_Work to be completed_. When the string "brown" occurs in a line of the records, show that line.
---------- Data extract ----------
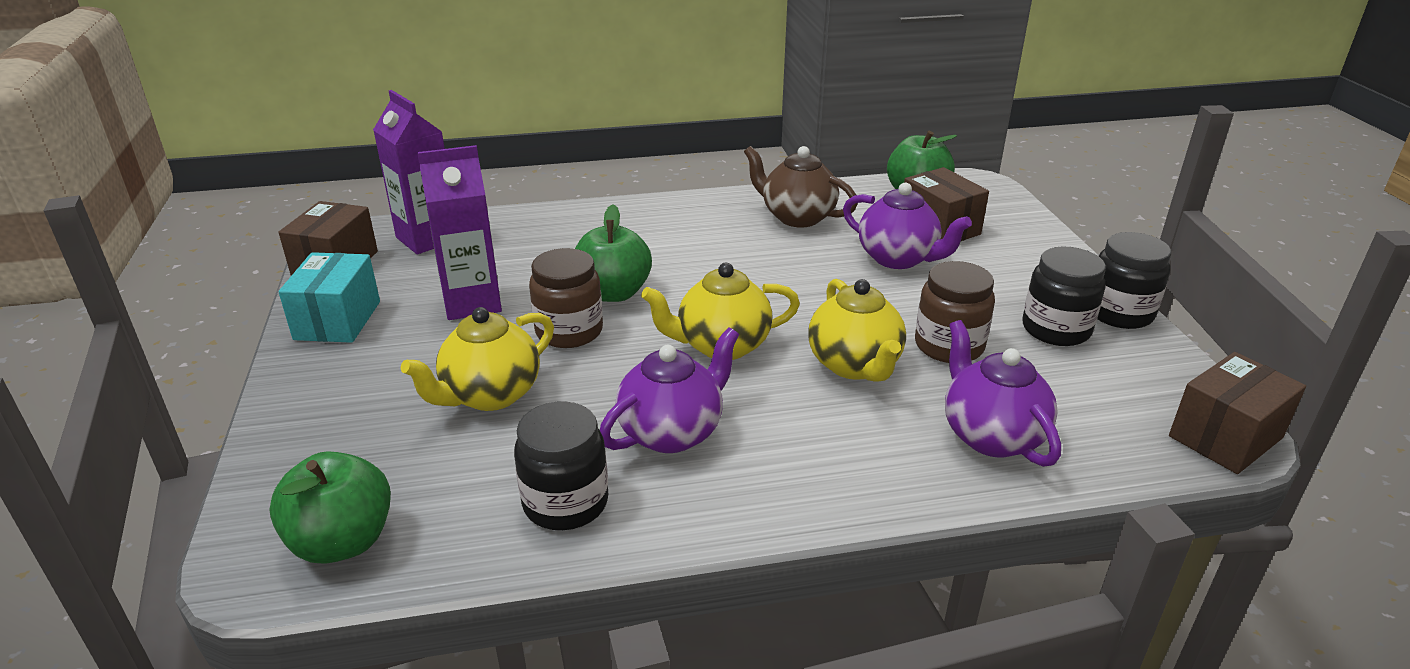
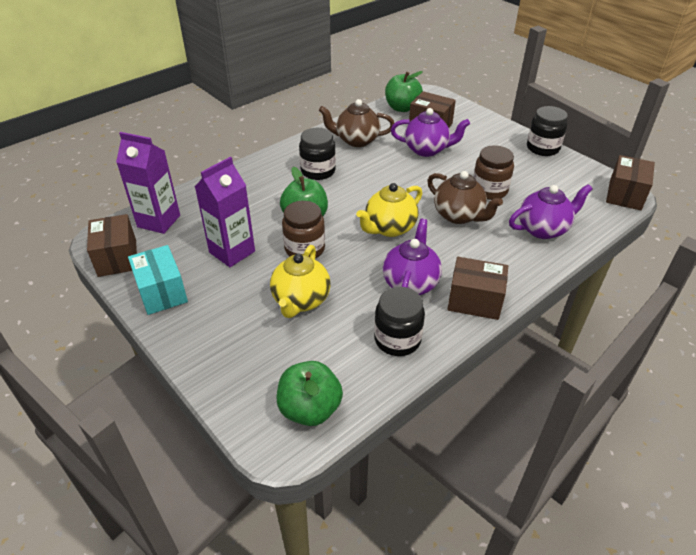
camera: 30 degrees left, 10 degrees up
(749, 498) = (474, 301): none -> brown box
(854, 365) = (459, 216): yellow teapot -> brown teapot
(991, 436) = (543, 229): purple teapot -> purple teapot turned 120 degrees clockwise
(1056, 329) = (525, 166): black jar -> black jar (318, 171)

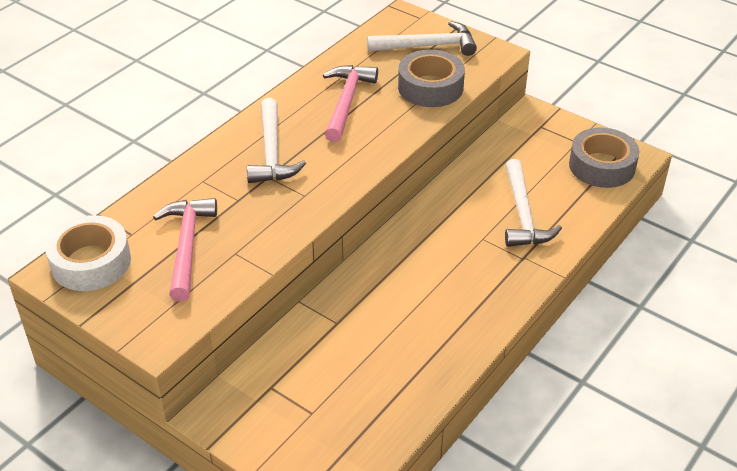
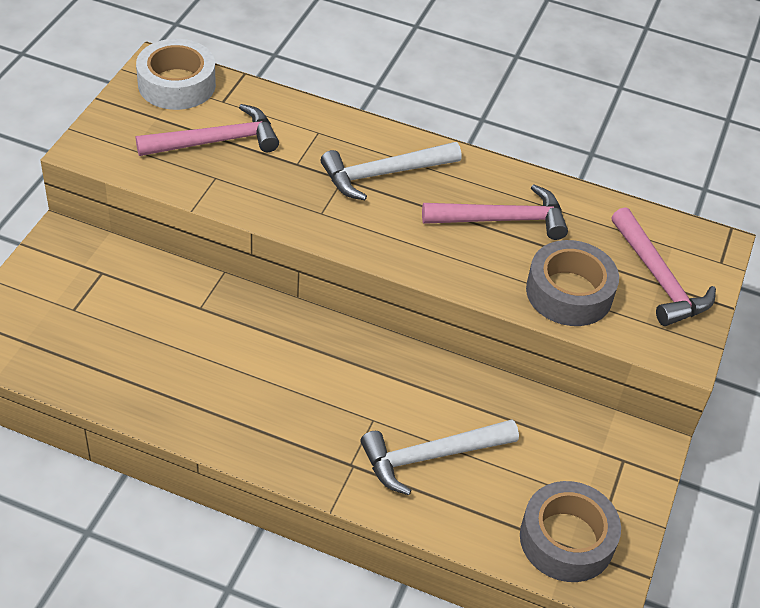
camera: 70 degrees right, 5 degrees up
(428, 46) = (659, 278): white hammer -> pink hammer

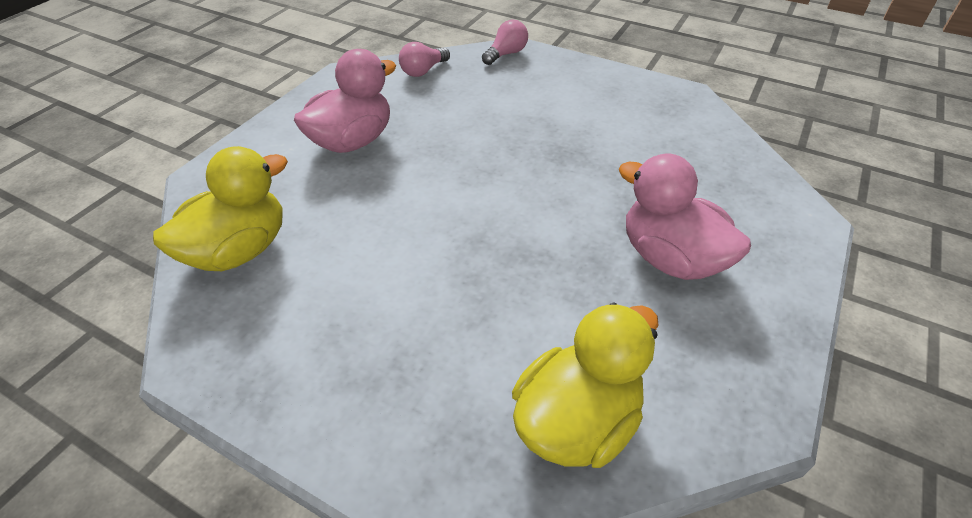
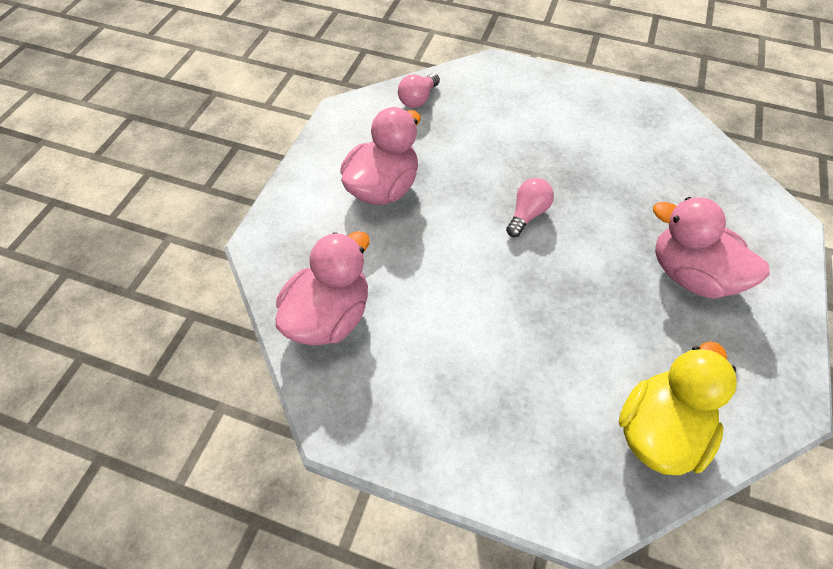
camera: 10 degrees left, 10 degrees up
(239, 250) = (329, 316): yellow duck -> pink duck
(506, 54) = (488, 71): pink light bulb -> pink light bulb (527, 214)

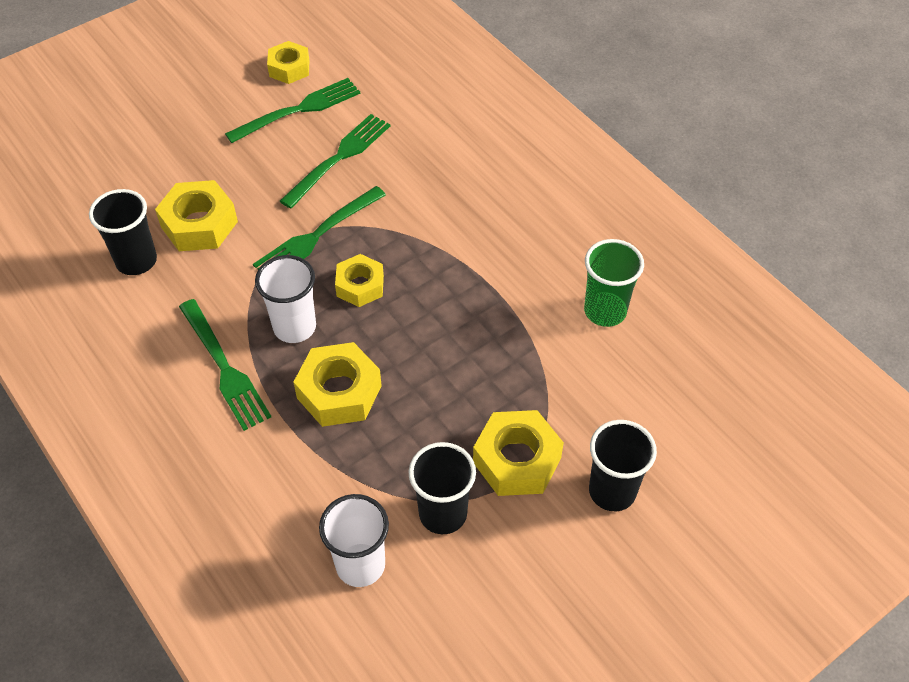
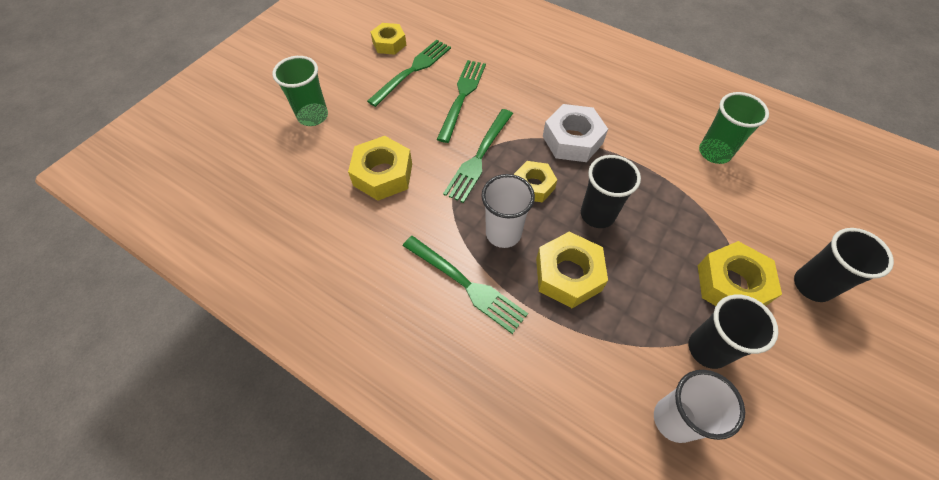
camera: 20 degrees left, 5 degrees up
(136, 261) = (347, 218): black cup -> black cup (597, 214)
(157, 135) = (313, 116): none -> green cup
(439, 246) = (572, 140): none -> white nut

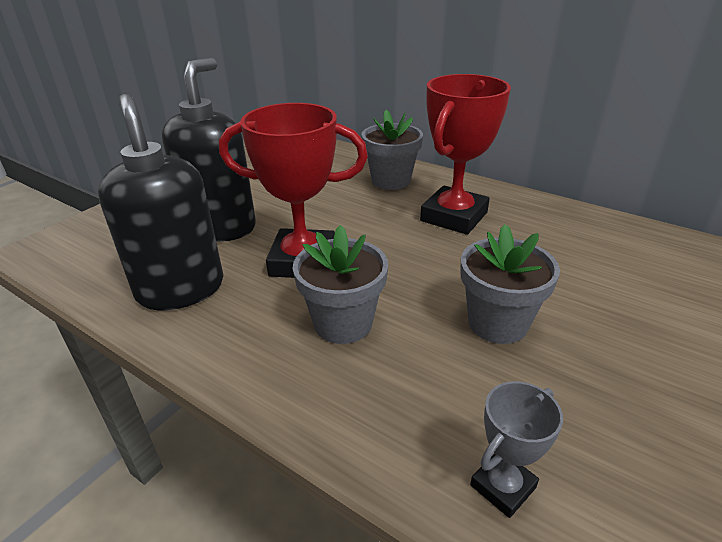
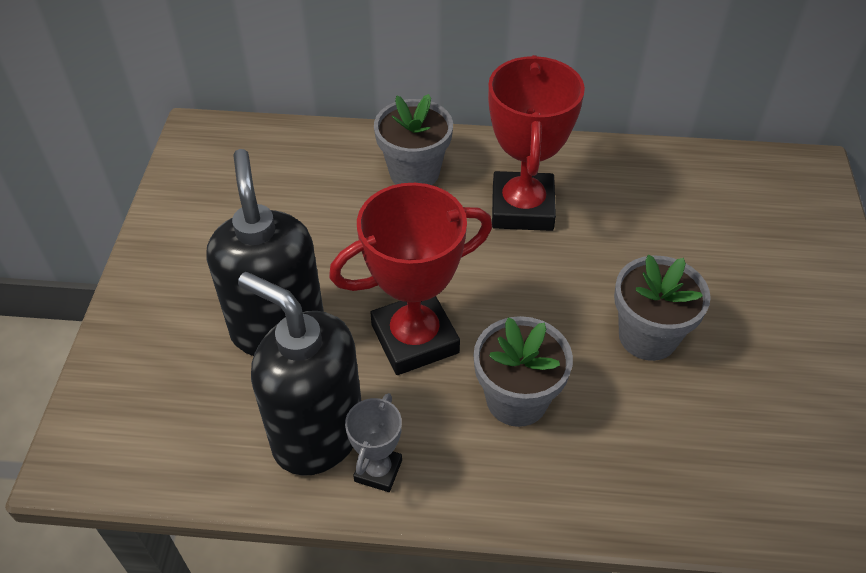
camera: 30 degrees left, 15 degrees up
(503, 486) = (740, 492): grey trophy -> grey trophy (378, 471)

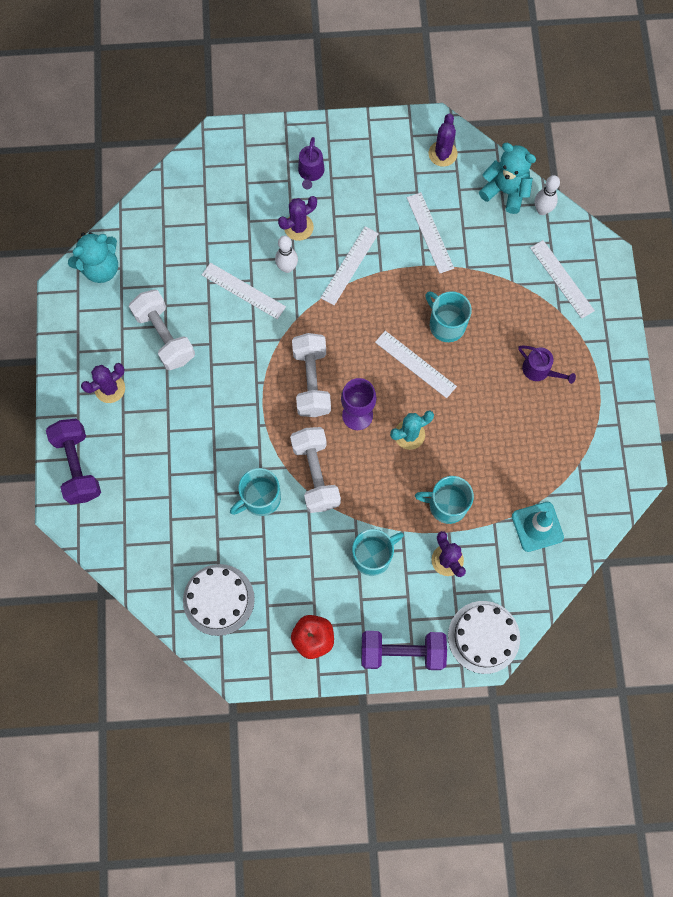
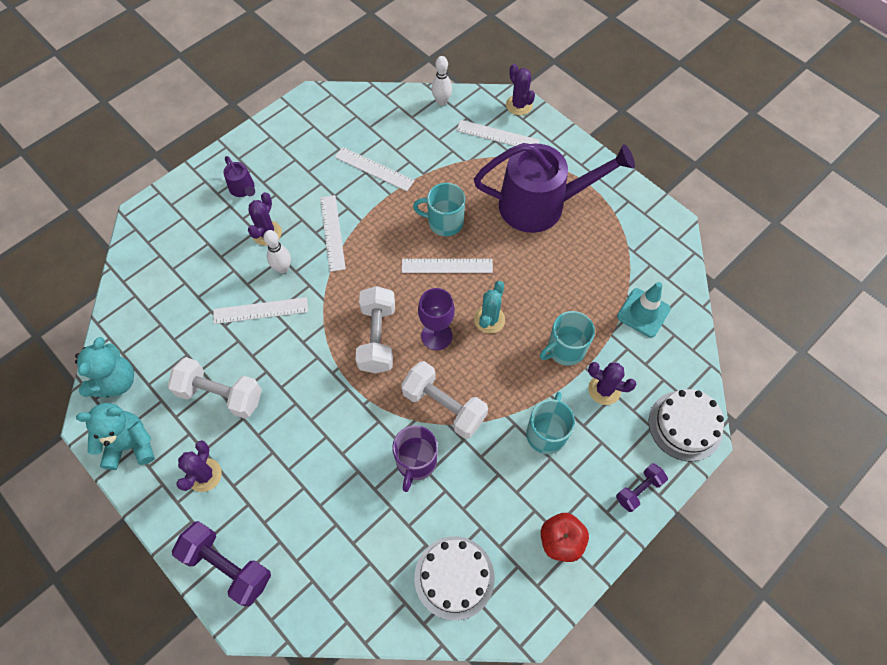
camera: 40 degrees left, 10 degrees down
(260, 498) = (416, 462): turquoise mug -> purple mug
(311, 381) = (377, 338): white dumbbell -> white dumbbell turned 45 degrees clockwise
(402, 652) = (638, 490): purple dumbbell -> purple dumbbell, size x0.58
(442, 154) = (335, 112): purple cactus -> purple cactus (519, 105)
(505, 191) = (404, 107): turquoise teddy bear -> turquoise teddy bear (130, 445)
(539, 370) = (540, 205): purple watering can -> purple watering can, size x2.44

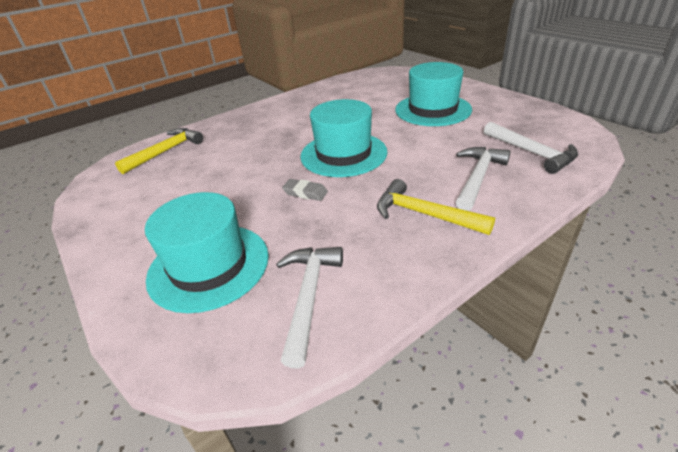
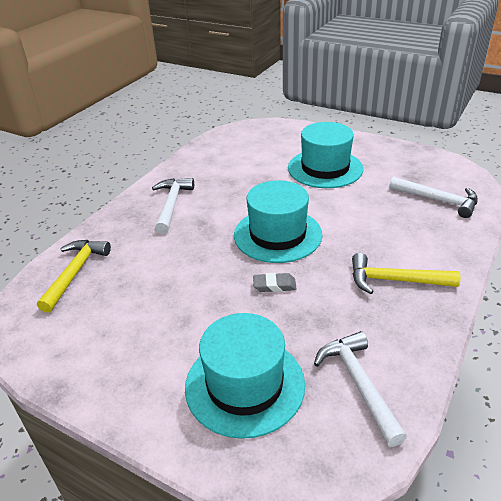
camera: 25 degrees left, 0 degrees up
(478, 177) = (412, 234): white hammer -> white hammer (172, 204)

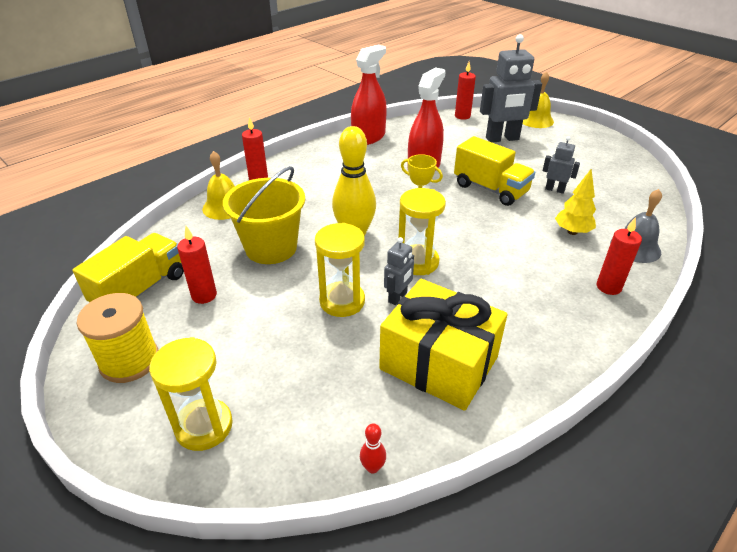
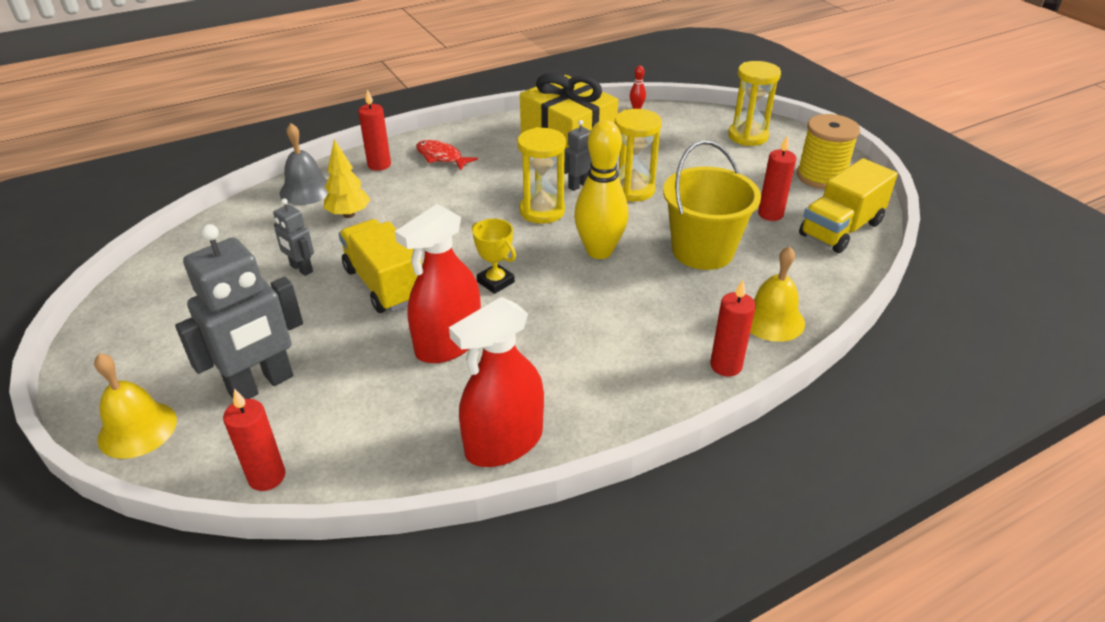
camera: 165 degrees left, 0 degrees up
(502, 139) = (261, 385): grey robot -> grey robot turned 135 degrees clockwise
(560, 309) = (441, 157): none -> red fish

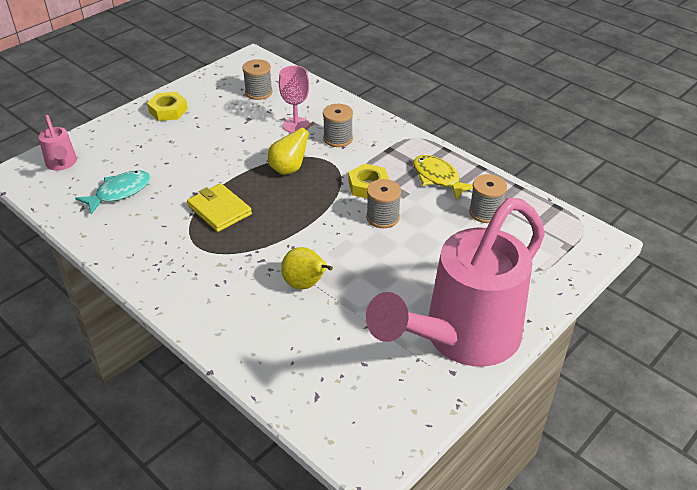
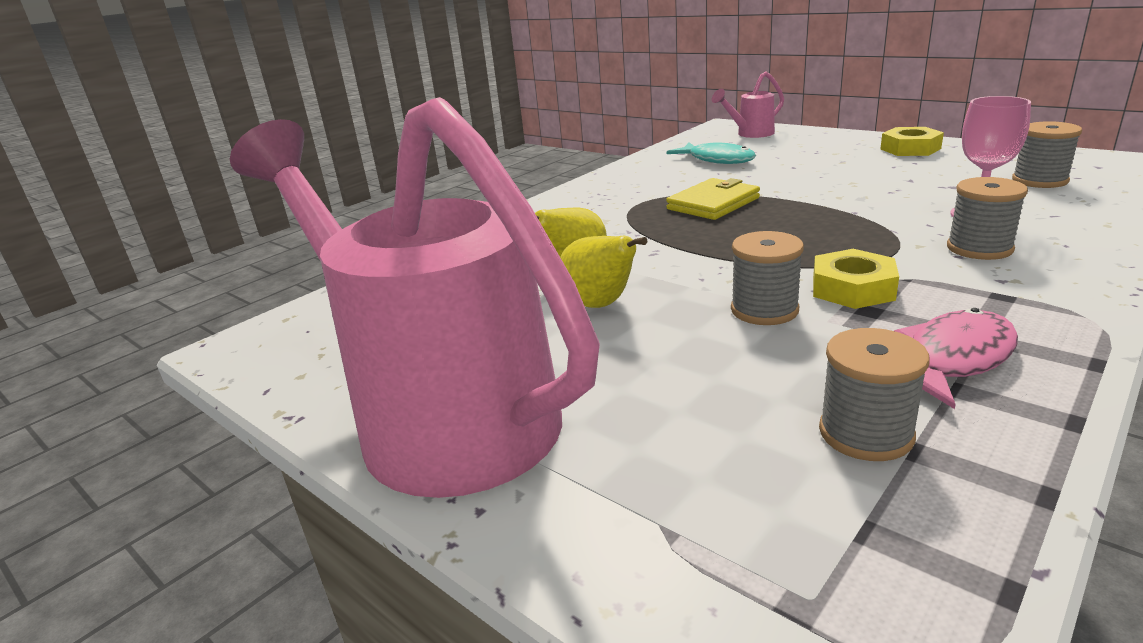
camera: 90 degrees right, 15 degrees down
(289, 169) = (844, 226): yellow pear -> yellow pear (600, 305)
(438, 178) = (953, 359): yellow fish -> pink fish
----------
_Answer box_.
(749, 498) = (474, 301): none -> brown box
(854, 365) = (459, 216): yellow teapot -> brown teapot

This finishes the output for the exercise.